Lines from the one containing "turquoise star: 2 -> 0" through the final line of the records below are needed, copied exactly, with no pictures.

Given records>
───

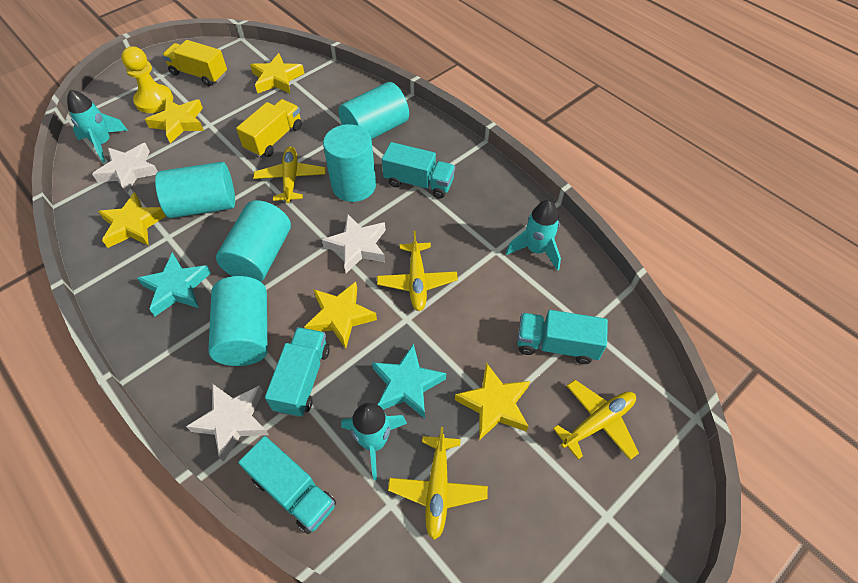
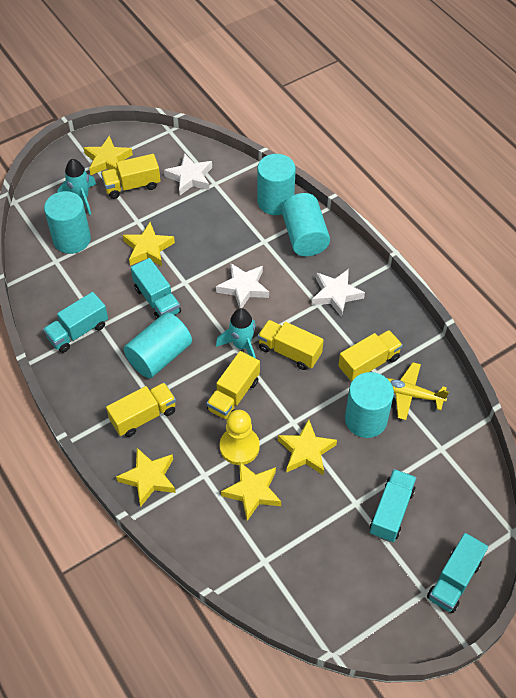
turquoise rocket: 3 -> 2
turquoise star: 2 -> 0
yellow plane: 4 -> 1
yellow truck: 2 -> 5

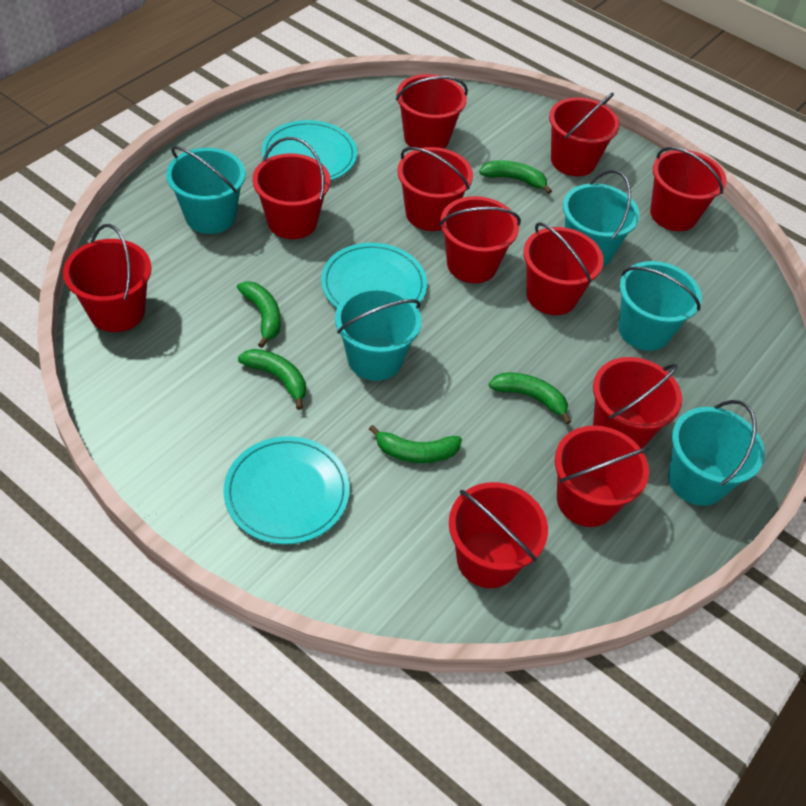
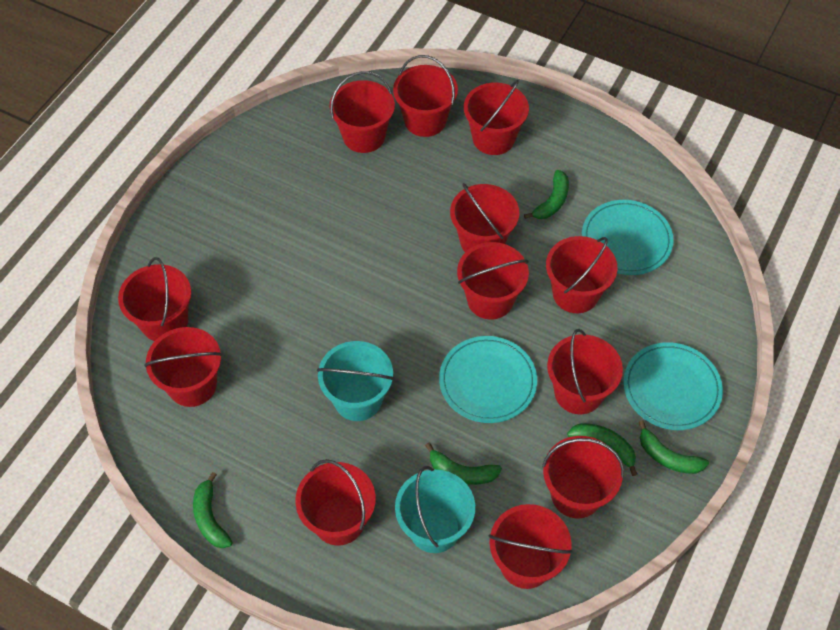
red bucket: 11 -> 12
turquoise bucket: 5 -> 2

───

Answer box>
turquoise star: 2 -> 0
yellow plane: 4 -> 1
yellow truck: 2 -> 5

red bucket: 11 -> 12
turquoise bucket: 5 -> 2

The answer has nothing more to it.